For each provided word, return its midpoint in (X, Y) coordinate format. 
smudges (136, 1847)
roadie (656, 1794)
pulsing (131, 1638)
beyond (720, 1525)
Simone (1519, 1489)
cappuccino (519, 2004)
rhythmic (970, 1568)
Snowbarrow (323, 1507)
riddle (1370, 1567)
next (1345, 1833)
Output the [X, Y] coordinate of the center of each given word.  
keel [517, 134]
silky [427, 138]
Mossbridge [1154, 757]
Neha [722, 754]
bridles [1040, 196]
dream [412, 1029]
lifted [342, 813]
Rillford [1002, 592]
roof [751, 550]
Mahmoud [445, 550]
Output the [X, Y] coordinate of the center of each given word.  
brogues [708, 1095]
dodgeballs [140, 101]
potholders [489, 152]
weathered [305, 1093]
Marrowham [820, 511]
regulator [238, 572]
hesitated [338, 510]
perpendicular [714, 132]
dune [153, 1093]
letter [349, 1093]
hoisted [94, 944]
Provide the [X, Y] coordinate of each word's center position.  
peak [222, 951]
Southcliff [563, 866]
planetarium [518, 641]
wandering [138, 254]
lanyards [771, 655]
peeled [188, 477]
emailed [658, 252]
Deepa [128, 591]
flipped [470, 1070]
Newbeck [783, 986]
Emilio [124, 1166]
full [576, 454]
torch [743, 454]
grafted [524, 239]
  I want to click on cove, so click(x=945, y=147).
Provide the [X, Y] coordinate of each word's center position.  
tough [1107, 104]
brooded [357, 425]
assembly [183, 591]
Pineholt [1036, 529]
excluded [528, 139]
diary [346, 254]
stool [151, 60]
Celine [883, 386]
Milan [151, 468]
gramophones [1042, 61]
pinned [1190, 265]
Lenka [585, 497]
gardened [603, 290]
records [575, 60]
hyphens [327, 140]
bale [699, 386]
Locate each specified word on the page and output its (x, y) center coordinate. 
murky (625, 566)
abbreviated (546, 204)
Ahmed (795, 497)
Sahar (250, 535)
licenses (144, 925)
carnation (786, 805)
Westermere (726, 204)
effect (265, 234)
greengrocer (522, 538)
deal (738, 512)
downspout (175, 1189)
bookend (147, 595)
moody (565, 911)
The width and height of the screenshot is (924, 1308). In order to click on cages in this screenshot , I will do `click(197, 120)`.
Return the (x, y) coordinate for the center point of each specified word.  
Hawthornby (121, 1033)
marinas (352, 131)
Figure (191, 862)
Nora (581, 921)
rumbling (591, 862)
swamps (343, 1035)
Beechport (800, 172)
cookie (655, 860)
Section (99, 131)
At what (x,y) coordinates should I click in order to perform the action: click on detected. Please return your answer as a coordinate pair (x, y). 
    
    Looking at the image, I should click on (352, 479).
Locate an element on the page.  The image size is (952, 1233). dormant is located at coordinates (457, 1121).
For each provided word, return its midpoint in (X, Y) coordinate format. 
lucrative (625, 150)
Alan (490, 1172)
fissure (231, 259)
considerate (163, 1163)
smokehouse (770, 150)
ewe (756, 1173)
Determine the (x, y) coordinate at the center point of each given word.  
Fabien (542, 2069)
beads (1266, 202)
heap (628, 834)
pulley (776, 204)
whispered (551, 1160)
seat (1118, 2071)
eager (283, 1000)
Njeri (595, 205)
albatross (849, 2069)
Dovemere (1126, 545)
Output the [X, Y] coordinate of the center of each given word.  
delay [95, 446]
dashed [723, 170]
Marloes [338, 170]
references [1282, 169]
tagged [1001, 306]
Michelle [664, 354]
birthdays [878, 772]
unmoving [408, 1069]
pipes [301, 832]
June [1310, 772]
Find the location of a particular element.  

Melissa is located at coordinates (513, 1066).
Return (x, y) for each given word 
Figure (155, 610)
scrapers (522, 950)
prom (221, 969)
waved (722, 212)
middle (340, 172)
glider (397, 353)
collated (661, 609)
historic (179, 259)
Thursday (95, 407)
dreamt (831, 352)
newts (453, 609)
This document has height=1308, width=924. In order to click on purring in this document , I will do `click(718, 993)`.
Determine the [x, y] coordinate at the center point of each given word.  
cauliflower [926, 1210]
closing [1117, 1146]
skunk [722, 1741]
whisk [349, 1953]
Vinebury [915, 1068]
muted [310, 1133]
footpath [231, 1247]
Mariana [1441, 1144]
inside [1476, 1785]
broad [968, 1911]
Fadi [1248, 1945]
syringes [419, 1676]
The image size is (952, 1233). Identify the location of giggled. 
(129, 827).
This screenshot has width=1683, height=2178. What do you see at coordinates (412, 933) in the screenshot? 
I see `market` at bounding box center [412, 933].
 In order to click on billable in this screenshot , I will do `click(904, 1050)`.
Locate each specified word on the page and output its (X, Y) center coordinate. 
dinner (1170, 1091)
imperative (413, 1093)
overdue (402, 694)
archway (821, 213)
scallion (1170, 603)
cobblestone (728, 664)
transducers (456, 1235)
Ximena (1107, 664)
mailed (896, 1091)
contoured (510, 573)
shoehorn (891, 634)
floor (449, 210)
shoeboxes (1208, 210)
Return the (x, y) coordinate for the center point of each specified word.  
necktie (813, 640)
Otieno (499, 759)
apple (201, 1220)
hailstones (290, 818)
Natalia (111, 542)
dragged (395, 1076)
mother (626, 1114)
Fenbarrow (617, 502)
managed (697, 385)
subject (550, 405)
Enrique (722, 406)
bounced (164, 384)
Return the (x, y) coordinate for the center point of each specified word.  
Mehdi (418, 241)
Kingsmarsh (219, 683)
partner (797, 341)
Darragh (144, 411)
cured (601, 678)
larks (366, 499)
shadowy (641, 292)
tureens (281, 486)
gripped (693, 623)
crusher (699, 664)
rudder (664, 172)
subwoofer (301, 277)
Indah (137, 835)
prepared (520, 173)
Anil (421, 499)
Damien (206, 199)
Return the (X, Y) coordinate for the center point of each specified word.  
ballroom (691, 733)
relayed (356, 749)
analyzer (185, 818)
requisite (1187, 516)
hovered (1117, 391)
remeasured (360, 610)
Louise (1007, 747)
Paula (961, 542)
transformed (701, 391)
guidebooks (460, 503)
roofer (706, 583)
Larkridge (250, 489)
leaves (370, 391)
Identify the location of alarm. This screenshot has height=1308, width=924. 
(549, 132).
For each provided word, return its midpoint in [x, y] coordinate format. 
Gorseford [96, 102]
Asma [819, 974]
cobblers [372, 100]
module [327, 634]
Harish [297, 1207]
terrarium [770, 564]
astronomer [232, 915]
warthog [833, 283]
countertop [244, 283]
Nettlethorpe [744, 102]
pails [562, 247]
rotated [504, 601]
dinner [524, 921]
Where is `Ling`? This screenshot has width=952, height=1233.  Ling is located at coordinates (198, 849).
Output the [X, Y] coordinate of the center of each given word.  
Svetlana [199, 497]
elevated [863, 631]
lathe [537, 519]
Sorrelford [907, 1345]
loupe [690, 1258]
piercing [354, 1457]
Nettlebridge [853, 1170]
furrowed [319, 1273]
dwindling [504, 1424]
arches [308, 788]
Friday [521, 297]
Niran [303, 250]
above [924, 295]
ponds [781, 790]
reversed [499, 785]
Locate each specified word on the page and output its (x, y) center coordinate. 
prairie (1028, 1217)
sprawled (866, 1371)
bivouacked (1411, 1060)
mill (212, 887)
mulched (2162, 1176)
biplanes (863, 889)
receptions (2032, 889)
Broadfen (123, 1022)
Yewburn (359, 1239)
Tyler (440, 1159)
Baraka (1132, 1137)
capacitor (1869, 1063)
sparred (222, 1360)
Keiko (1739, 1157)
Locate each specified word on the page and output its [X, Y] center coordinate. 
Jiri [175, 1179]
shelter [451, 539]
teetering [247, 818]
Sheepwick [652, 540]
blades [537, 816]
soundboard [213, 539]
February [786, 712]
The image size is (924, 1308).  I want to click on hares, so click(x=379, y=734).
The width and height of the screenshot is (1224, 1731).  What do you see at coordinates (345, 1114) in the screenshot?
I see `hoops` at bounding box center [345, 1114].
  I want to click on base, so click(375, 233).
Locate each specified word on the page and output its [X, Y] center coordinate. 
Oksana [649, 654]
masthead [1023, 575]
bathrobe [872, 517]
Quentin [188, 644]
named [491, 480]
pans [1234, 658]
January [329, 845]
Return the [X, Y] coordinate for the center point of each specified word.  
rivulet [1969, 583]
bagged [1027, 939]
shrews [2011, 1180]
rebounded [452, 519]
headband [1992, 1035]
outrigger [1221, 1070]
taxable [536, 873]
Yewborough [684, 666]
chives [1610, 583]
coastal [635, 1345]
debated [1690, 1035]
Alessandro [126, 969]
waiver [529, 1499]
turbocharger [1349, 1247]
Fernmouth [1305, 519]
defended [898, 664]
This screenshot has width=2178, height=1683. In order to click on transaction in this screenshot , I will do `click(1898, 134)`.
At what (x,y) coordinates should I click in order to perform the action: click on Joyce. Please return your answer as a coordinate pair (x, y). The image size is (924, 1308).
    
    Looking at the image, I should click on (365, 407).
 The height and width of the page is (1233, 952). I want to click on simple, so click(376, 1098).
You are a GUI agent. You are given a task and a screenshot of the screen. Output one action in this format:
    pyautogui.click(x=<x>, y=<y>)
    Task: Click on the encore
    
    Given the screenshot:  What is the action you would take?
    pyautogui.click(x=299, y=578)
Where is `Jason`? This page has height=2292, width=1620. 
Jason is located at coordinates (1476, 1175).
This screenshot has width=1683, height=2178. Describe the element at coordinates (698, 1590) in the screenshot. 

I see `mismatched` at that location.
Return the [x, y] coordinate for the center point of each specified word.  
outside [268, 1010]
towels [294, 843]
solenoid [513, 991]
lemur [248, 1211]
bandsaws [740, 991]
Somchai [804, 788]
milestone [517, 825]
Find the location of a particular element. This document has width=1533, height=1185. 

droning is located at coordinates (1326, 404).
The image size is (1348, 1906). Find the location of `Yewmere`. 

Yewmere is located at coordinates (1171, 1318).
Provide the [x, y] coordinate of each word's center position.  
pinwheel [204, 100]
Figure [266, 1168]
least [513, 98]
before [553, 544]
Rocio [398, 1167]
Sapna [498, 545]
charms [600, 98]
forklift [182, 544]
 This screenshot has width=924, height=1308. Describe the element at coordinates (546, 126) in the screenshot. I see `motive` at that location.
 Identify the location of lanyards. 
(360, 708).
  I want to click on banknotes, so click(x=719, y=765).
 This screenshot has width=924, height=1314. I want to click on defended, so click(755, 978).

= = = = =

Rewrite only the lines between the one containing "scallion (1170, 603)" and the one containing "partner (797, 341)", inclusive, and keep every request line in place. In the answers, multiply each coordinate by 1.6 and round to a whole number, with halves rounded up.

scallion (1872, 965)
cobblestone (1165, 1062)
transducers (730, 1976)
Ximena (1771, 1062)
mailed (1434, 1746)
contoured (816, 917)
shoehorn (1426, 1014)
floor (718, 336)
shoeboxes (1933, 336)
Return the (x, y) coordinate for the center point of each specified word.  
necktie (1301, 1024)
Otieno (798, 1214)
apple (322, 1952)
hailstones (464, 1309)
Natalia (178, 867)
dragged (632, 1722)
mother (1002, 1782)
Fenbarrow (987, 803)
managed (1115, 616)
subject (880, 648)
Enrique (1155, 650)
bounced (262, 614)
Return the (x, y) coordinate for the center point of each specified word.  
Mehdi (669, 386)
Kingsmarsh (350, 1093)
partner (1275, 546)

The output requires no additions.